Before-and-after object lists
*** Block opens ***

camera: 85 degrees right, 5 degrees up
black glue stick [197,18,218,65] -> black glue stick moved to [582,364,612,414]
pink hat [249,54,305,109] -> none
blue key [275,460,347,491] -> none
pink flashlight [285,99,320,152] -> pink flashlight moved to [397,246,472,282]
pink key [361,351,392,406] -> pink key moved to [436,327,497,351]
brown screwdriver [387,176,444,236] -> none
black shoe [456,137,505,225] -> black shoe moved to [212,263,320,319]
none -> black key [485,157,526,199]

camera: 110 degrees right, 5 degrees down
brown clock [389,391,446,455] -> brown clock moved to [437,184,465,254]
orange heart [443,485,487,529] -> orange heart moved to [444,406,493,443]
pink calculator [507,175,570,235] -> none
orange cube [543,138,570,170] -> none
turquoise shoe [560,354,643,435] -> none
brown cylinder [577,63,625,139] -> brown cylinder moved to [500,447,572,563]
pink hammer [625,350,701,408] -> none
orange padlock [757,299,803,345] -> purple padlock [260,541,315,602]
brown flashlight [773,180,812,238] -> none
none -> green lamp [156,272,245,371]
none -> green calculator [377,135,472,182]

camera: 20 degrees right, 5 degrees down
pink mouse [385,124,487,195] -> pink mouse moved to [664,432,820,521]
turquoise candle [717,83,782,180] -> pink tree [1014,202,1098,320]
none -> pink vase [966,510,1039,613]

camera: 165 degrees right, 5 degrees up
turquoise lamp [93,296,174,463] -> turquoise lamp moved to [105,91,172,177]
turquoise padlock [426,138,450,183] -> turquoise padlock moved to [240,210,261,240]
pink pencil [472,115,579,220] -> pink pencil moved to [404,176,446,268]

*** Block closes ***

▶ _INSTRUCTIONS TO FOLLOW_
Output the entire set of records exactly as shown.

▶ _ANSWER BELOW_
camera: 85 degrees right, 5 degrees up
black glue stick [197,18,218,65] -> black glue stick moved to [582,364,612,414]
pink hat [249,54,305,109] -> none
blue key [275,460,347,491] -> none
pink flashlight [285,99,320,152] -> pink flashlight moved to [397,246,472,282]
pink key [361,351,392,406] -> pink key moved to [436,327,497,351]
brown screwdriver [387,176,444,236] -> none
black shoe [456,137,505,225] -> black shoe moved to [212,263,320,319]
none -> black key [485,157,526,199]

camera: 110 degrees right, 5 degrees down
brown clock [389,391,446,455] -> brown clock moved to [437,184,465,254]
orange heart [443,485,487,529] -> orange heart moved to [444,406,493,443]
pink calculator [507,175,570,235] -> none
orange cube [543,138,570,170] -> none
turquoise shoe [560,354,643,435] -> none
brown cylinder [577,63,625,139] -> brown cylinder moved to [500,447,572,563]
pink hammer [625,350,701,408] -> none
orange padlock [757,299,803,345] -> purple padlock [260,541,315,602]
brown flashlight [773,180,812,238] -> none
none -> green lamp [156,272,245,371]
none -> green calculator [377,135,472,182]

camera: 20 degrees right, 5 degrees down
pink mouse [385,124,487,195] -> pink mouse moved to [664,432,820,521]
turquoise candle [717,83,782,180] -> pink tree [1014,202,1098,320]
none -> pink vase [966,510,1039,613]

camera: 165 degrees right, 5 degrees up
turquoise lamp [93,296,174,463] -> turquoise lamp moved to [105,91,172,177]
turquoise padlock [426,138,450,183] -> turquoise padlock moved to [240,210,261,240]
pink pencil [472,115,579,220] -> pink pencil moved to [404,176,446,268]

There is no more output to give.